About this task
Your response must be made up of each line in the data below that contains the string "motor".
The data section start
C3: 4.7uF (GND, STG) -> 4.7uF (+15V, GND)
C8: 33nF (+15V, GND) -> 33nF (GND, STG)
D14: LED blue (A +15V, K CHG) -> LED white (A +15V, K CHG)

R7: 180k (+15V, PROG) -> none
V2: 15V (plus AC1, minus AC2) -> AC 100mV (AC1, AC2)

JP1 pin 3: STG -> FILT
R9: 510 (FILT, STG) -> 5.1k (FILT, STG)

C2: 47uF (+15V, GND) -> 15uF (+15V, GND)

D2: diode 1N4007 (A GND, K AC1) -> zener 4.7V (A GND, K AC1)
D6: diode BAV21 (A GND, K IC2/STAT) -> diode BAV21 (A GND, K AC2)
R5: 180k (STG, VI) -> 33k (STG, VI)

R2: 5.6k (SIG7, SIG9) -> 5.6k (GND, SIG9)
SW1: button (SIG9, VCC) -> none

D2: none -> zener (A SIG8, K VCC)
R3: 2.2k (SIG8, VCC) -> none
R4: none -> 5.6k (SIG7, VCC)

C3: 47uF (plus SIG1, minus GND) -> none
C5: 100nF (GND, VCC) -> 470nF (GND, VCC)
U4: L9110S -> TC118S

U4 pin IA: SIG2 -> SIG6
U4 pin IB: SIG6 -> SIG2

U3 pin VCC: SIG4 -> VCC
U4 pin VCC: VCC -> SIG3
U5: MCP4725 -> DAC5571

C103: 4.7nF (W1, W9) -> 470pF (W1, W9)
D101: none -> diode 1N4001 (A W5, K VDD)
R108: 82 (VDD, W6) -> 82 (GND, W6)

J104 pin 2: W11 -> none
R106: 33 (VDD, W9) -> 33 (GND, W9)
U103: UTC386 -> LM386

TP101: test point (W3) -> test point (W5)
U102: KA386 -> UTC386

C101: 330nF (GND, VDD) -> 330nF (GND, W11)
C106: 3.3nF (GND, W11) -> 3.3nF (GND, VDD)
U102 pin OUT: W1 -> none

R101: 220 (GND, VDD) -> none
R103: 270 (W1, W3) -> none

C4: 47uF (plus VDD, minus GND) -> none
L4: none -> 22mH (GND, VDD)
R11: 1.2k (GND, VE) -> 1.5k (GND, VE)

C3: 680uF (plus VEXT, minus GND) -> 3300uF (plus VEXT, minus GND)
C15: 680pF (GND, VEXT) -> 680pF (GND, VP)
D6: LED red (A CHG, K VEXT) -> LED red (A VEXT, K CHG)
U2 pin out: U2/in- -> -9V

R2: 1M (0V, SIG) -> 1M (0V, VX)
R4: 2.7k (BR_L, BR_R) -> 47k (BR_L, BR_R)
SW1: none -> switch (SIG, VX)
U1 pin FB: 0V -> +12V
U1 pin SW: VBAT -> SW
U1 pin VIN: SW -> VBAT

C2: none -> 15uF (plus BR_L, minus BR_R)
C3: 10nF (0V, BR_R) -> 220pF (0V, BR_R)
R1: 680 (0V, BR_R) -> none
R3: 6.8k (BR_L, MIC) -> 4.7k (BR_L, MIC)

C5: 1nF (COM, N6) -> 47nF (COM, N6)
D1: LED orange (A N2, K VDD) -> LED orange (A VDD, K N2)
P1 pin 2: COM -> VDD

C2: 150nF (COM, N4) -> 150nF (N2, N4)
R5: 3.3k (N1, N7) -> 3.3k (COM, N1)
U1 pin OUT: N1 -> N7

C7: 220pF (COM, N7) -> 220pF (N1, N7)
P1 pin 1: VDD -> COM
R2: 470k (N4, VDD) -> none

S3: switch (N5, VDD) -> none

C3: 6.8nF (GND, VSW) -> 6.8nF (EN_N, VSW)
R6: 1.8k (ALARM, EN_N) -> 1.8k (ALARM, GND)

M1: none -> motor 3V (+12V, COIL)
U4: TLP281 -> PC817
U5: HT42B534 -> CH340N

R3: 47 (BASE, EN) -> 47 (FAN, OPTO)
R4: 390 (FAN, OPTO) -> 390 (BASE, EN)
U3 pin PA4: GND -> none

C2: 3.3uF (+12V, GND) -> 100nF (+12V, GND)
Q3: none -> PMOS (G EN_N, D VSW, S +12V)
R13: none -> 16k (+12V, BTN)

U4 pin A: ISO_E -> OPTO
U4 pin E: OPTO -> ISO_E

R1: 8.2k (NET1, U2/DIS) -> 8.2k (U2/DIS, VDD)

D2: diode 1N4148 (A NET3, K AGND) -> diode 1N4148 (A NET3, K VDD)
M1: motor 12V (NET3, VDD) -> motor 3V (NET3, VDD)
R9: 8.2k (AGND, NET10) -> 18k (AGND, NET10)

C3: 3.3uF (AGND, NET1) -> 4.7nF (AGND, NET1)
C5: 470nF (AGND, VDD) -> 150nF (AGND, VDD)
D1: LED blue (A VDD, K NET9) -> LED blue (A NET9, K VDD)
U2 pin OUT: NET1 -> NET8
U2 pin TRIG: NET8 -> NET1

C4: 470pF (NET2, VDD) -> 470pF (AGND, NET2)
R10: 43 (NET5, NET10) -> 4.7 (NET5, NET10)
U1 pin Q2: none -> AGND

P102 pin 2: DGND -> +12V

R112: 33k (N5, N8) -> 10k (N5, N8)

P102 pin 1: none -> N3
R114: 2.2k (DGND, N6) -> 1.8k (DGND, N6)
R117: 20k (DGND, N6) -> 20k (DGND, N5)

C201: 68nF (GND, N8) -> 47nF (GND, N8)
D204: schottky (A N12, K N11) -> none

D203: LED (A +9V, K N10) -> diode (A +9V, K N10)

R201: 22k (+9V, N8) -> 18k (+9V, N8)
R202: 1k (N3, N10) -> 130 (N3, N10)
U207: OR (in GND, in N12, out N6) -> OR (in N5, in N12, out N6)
The data section end
Answer for the task
M1: none -> motor 3V (+12V, COIL)
M1: motor 12V (NET3, VDD) -> motor 3V (NET3, VDD)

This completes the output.